(Task item)
What is needed is the run of lines from the one with "pink brick G1" through the close of the data, set down exactly.

(Given data)
-=-=-=-=-

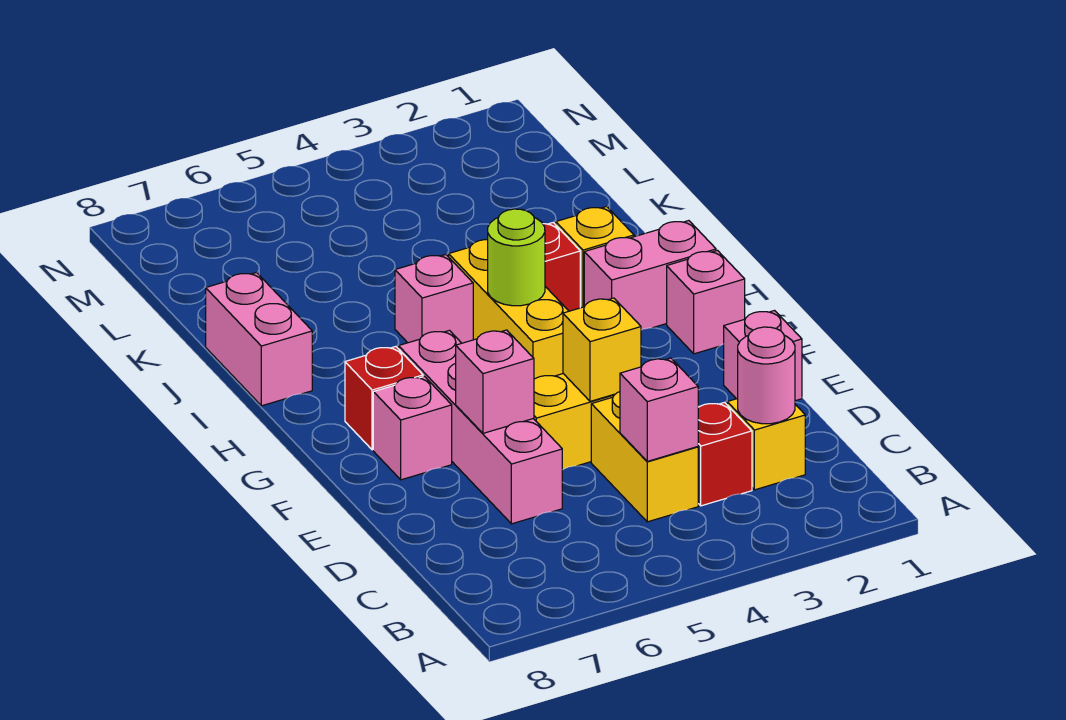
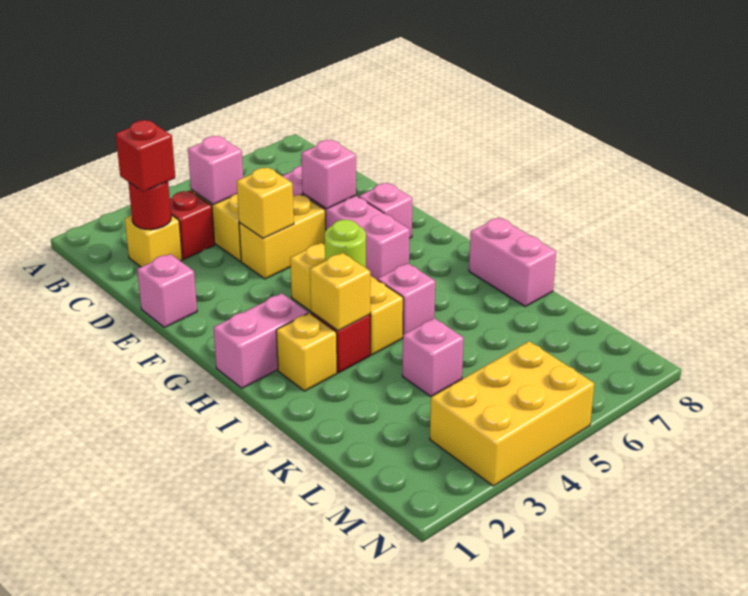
pink round brick C2 level 2 -> red round brick C2 level 2
pink brick G1 level 1 -> pink brick K4 level 1
red brick G7 level 1 -> red brick C2 level 3
none -> yellow brick I3 level 2
none -> yellow brick M3:N5 level 1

-=-=-=-=-

(Expected answer)
pink brick G1 level 1 -> pink brick K4 level 1
red brick G7 level 1 -> red brick C2 level 3
none -> yellow brick I3 level 2
none -> yellow brick M3:N5 level 1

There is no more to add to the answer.